** TASK MATERIAL follows **

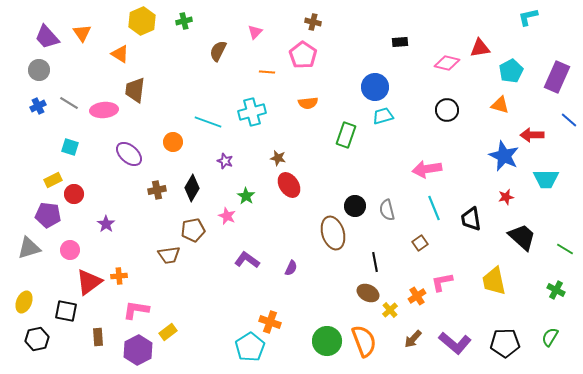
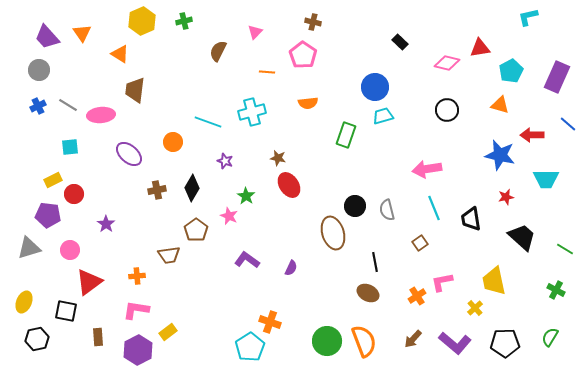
black rectangle at (400, 42): rotated 49 degrees clockwise
gray line at (69, 103): moved 1 px left, 2 px down
pink ellipse at (104, 110): moved 3 px left, 5 px down
blue line at (569, 120): moved 1 px left, 4 px down
cyan square at (70, 147): rotated 24 degrees counterclockwise
blue star at (504, 156): moved 4 px left, 1 px up; rotated 12 degrees counterclockwise
pink star at (227, 216): moved 2 px right
brown pentagon at (193, 230): moved 3 px right; rotated 25 degrees counterclockwise
orange cross at (119, 276): moved 18 px right
yellow cross at (390, 310): moved 85 px right, 2 px up
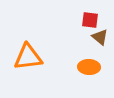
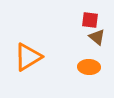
brown triangle: moved 3 px left
orange triangle: rotated 24 degrees counterclockwise
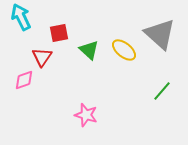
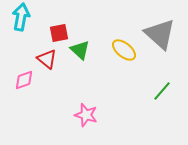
cyan arrow: rotated 36 degrees clockwise
green triangle: moved 9 px left
red triangle: moved 5 px right, 2 px down; rotated 25 degrees counterclockwise
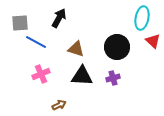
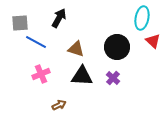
purple cross: rotated 32 degrees counterclockwise
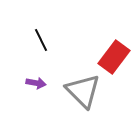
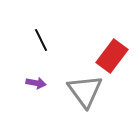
red rectangle: moved 2 px left, 1 px up
gray triangle: moved 2 px right; rotated 9 degrees clockwise
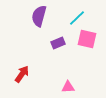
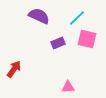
purple semicircle: rotated 100 degrees clockwise
red arrow: moved 8 px left, 5 px up
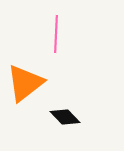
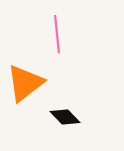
pink line: moved 1 px right; rotated 9 degrees counterclockwise
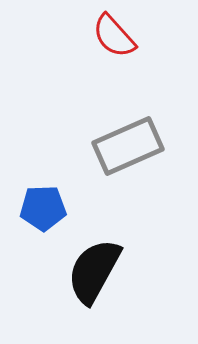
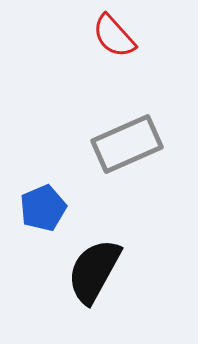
gray rectangle: moved 1 px left, 2 px up
blue pentagon: rotated 21 degrees counterclockwise
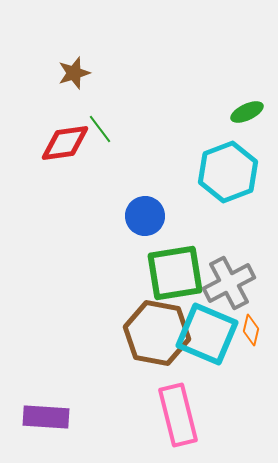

** End of TASK MATERIAL **

ABOUT THIS TASK: You need to restate all of the entries above exactly and leave the pictures behind.

ANSWER TO THIS EXERCISE:
black rectangle at (400, 42): rotated 49 degrees clockwise
gray line at (69, 103): moved 1 px left, 2 px down
pink ellipse at (104, 110): moved 3 px left, 5 px down
blue line at (569, 120): moved 1 px left, 4 px down
cyan square at (70, 147): rotated 24 degrees counterclockwise
blue star at (504, 156): moved 4 px left, 1 px up; rotated 12 degrees counterclockwise
pink star at (227, 216): moved 2 px right
brown pentagon at (193, 230): moved 3 px right; rotated 25 degrees counterclockwise
orange cross at (119, 276): moved 18 px right
yellow cross at (390, 310): moved 85 px right, 2 px up
brown triangle: moved 3 px left
orange triangle: rotated 24 degrees counterclockwise
cyan arrow: rotated 36 degrees clockwise
green triangle: moved 9 px left
red triangle: moved 5 px right, 2 px down; rotated 25 degrees counterclockwise
purple cross: rotated 32 degrees counterclockwise
red rectangle: moved 2 px left, 1 px up
gray triangle: moved 2 px right; rotated 9 degrees clockwise
purple semicircle: rotated 100 degrees clockwise
red arrow: moved 8 px left, 5 px up
pink line: moved 1 px right; rotated 9 degrees counterclockwise
gray rectangle: moved 1 px left, 2 px up
blue pentagon: rotated 21 degrees counterclockwise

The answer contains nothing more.